### What the exercise asks:
An exact copy of all the lines below is required, with every image left out.

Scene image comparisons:

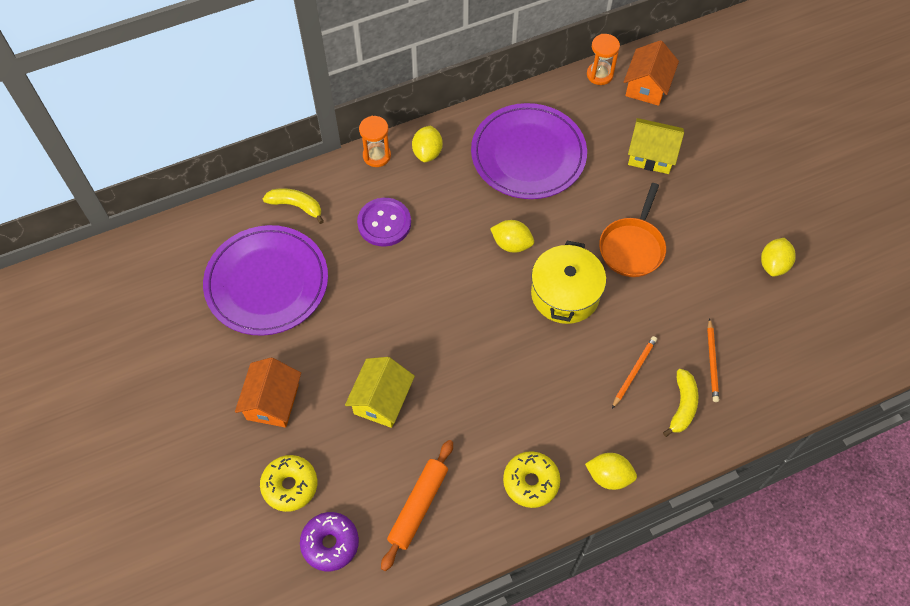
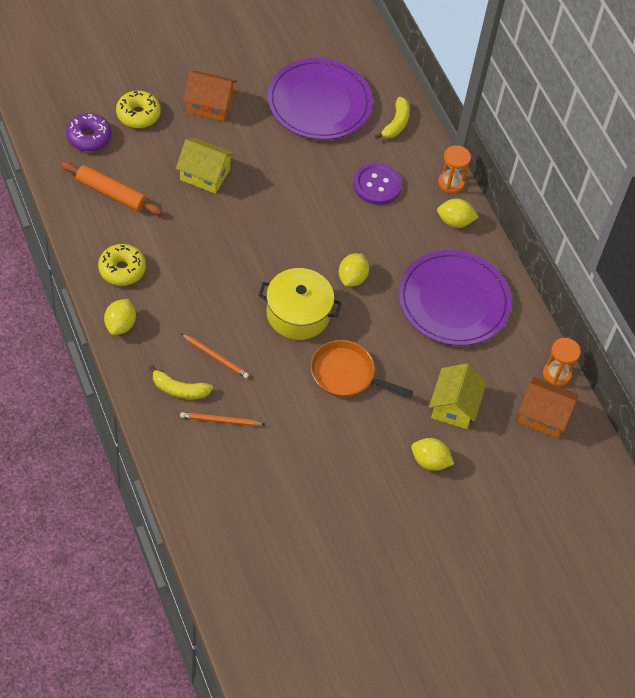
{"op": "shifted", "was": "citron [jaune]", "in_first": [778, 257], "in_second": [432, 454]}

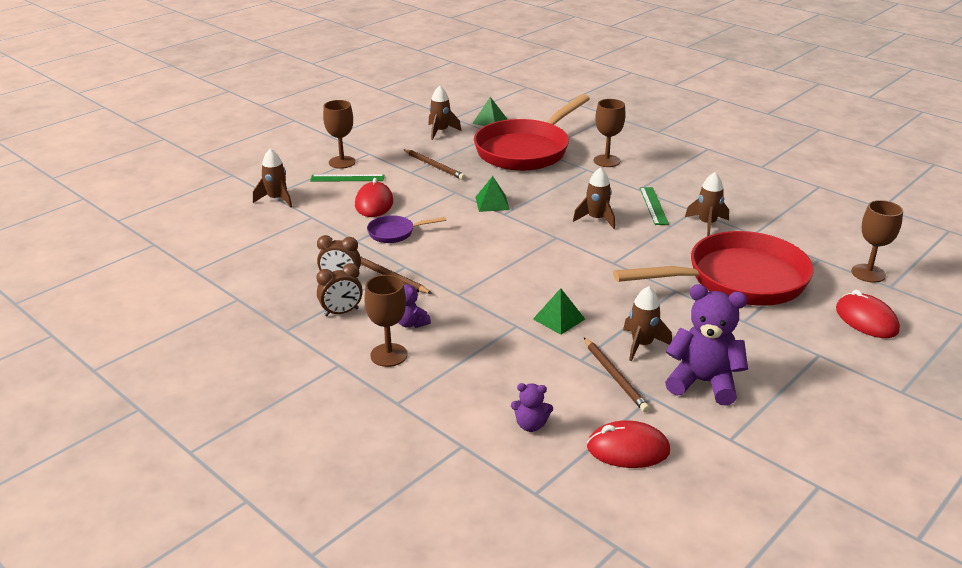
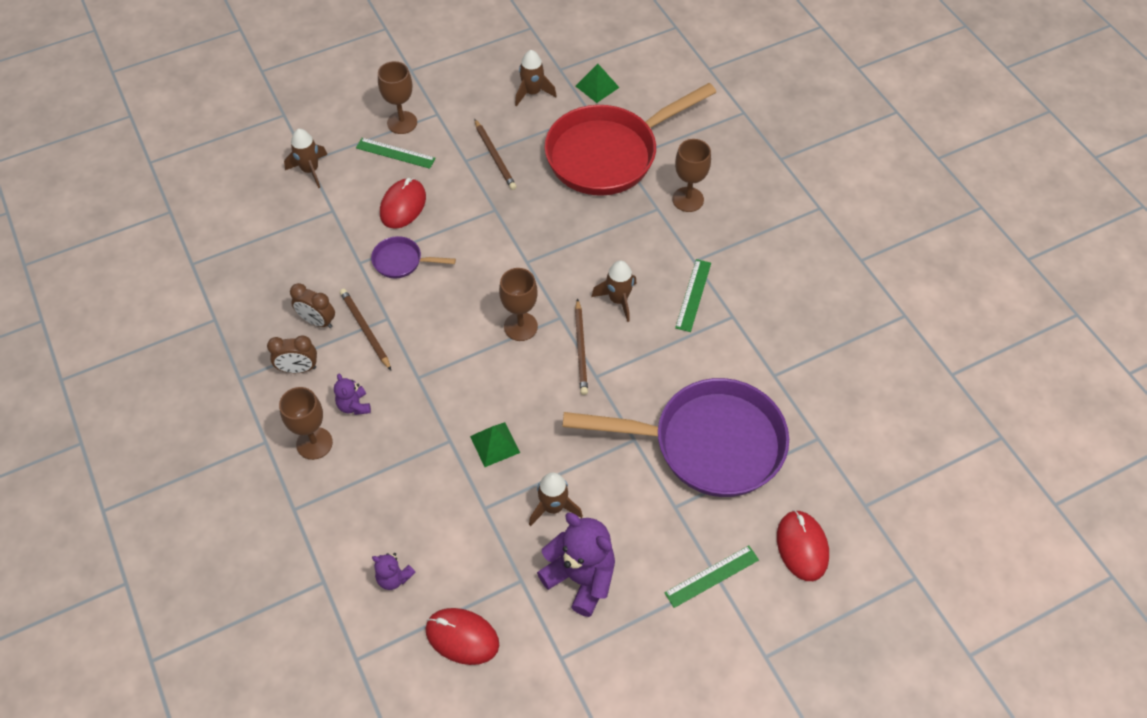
{"op": "shifted", "was": "verre à pied [marron]", "in_first": [877, 241], "in_second": [518, 304]}
{"op": "repainted", "was": "poêle [rouge]", "now": "poêle [violet]", "in_first": [713, 268], "in_second": [675, 437]}
{"op": "shifted", "was": "crayon [marron]", "in_first": [617, 375], "in_second": [581, 346]}
{"op": "new", "now": "règle [vert]", "in_second": [711, 577]}
{"op": "gone", "was": "pyramide [vert]", "in_first": [492, 194]}
{"op": "gone", "was": "fusée [marron]", "in_first": [707, 204]}

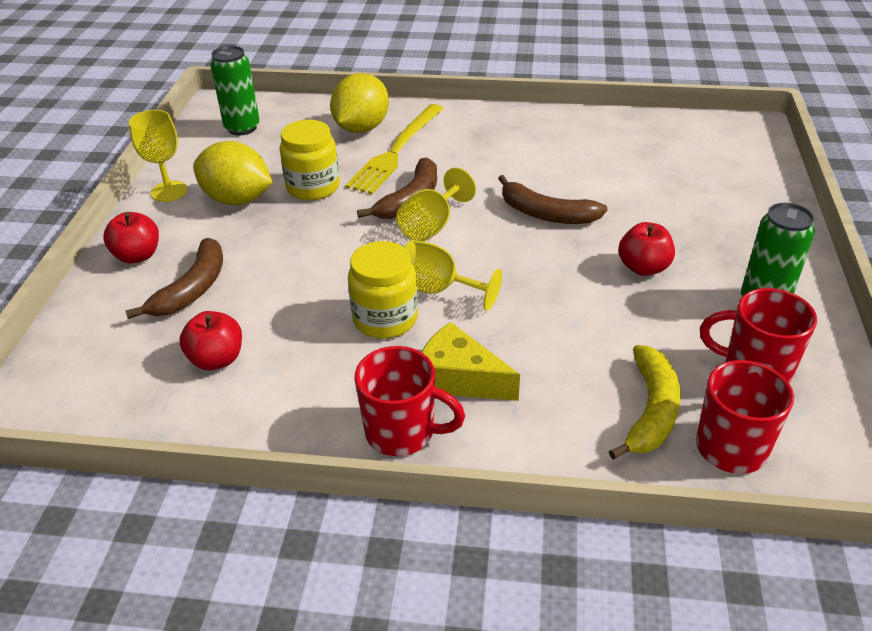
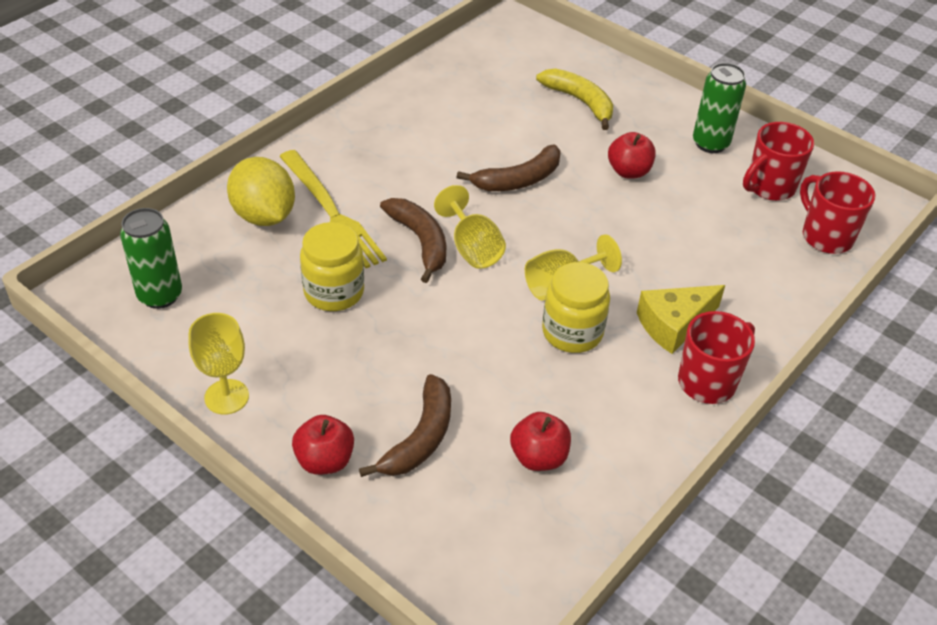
{"op": "rotated", "was": "banane [marron]", "in_first": [174, 278], "in_second": [405, 425], "clockwise": 60}
{"op": "shifted", "was": "banane [jaune]", "in_first": [645, 402], "in_second": [574, 99]}
{"op": "gone", "was": "citron [jaune]", "in_first": [232, 173]}

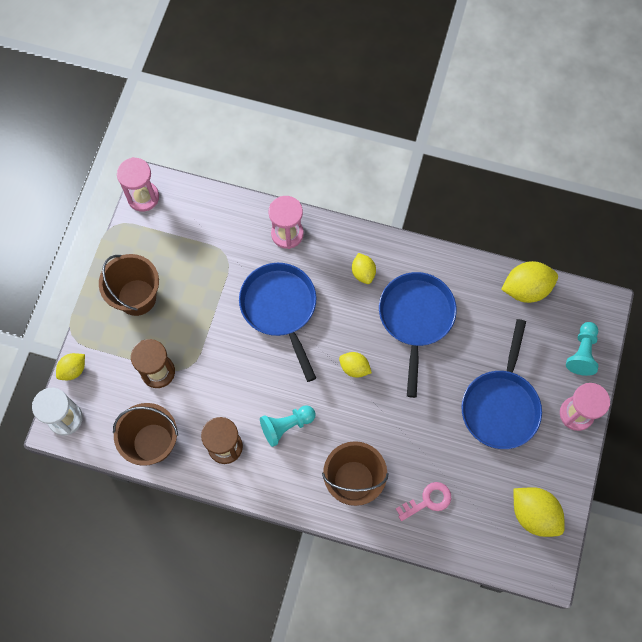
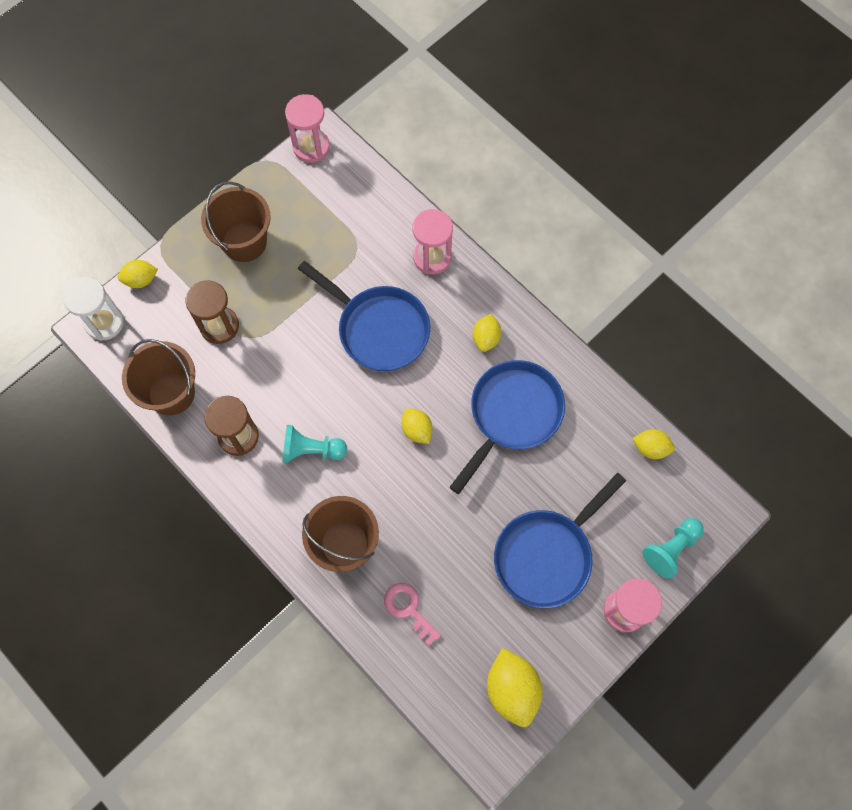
{"op": "rotated", "was": "poêle [bleu]", "in_first": [277, 322], "in_second": [364, 316], "clockwise": 120}
{"op": "rotated", "was": "clé [rose]", "in_first": [423, 501], "in_second": [412, 614], "clockwise": -135}
{"op": "scaled", "was": "citron [jaune]", "in_first": [529, 282], "in_second": [653, 444], "ratio": 0.59}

### Exercise solution:
{"op": "shifted", "was": "citron [jaune]", "in_first": [778, 257], "in_second": [432, 454]}

{"op": "shifted", "was": "verre à pied [marron]", "in_first": [877, 241], "in_second": [518, 304]}
{"op": "repainted", "was": "poêle [rouge]", "now": "poêle [violet]", "in_first": [713, 268], "in_second": [675, 437]}
{"op": "shifted", "was": "crayon [marron]", "in_first": [617, 375], "in_second": [581, 346]}
{"op": "new", "now": "règle [vert]", "in_second": [711, 577]}
{"op": "gone", "was": "pyramide [vert]", "in_first": [492, 194]}
{"op": "gone", "was": "fusée [marron]", "in_first": [707, 204]}

{"op": "rotated", "was": "banane [marron]", "in_first": [174, 278], "in_second": [405, 425], "clockwise": 60}
{"op": "shifted", "was": "banane [jaune]", "in_first": [645, 402], "in_second": [574, 99]}
{"op": "gone", "was": "citron [jaune]", "in_first": [232, 173]}

{"op": "rotated", "was": "poêle [bleu]", "in_first": [277, 322], "in_second": [364, 316], "clockwise": 120}
{"op": "rotated", "was": "clé [rose]", "in_first": [423, 501], "in_second": [412, 614], "clockwise": -135}
{"op": "scaled", "was": "citron [jaune]", "in_first": [529, 282], "in_second": [653, 444], "ratio": 0.59}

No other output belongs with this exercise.